• [Prompt]: Only lines holding "FILT" are needed; copy each of them from the data below.

• [Data records]:
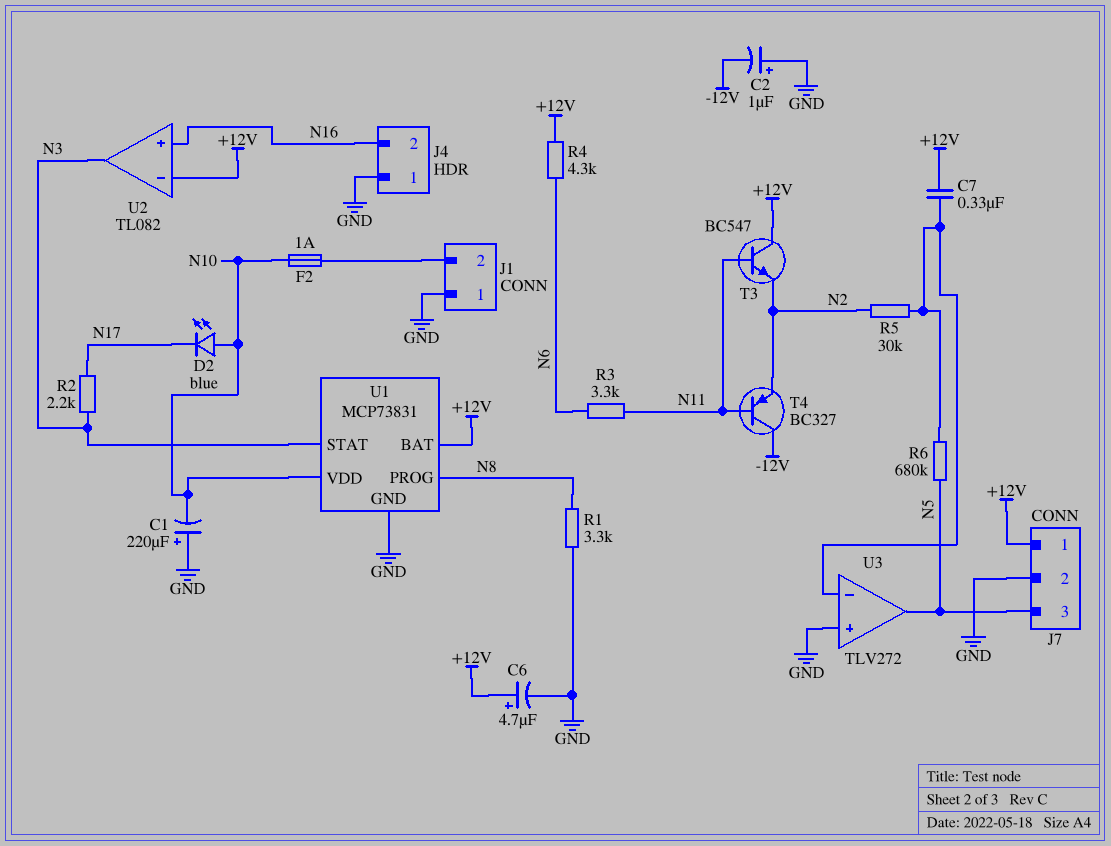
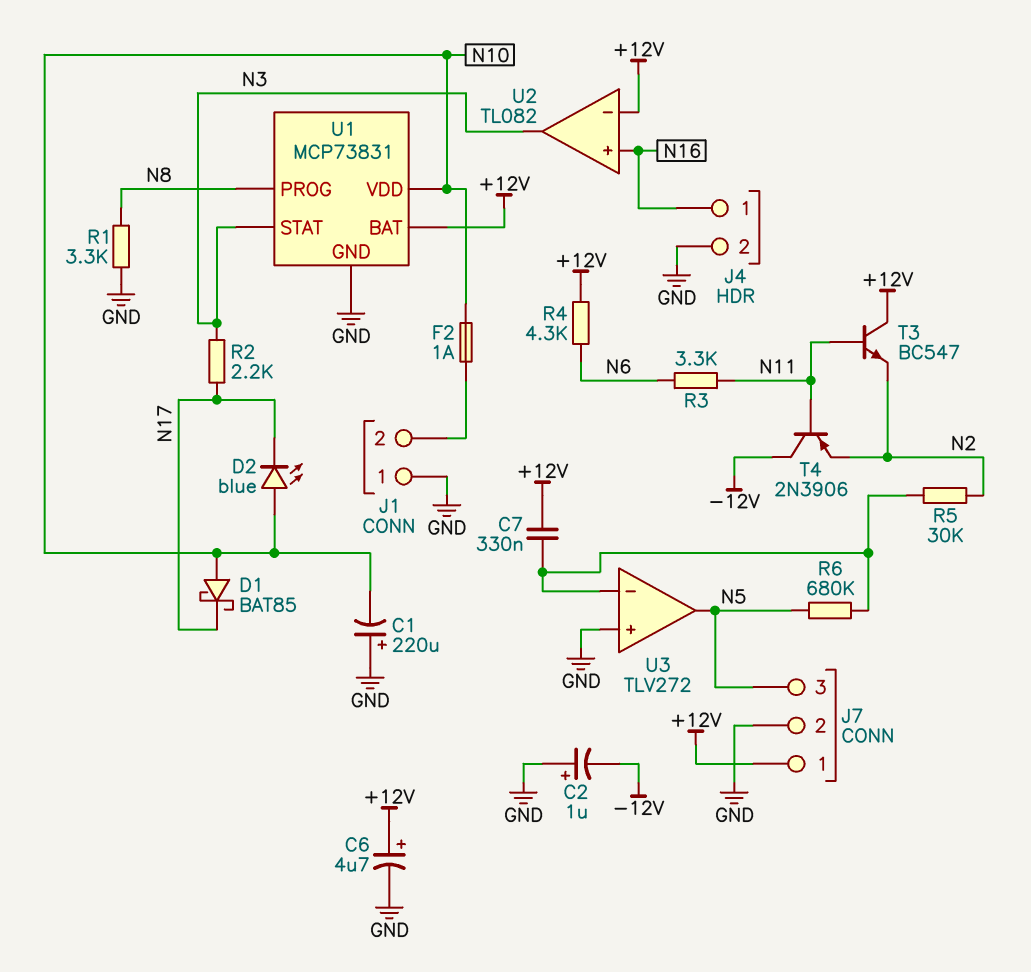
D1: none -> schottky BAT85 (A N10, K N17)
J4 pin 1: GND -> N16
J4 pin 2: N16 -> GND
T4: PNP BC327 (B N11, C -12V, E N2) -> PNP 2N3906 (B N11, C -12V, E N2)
* * *
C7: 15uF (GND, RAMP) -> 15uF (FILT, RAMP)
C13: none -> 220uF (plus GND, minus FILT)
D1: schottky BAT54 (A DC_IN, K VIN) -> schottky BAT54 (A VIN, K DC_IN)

• [Solution to this problem]:
C7: 15uF (GND, RAMP) -> 15uF (FILT, RAMP)
C13: none -> 220uF (plus GND, minus FILT)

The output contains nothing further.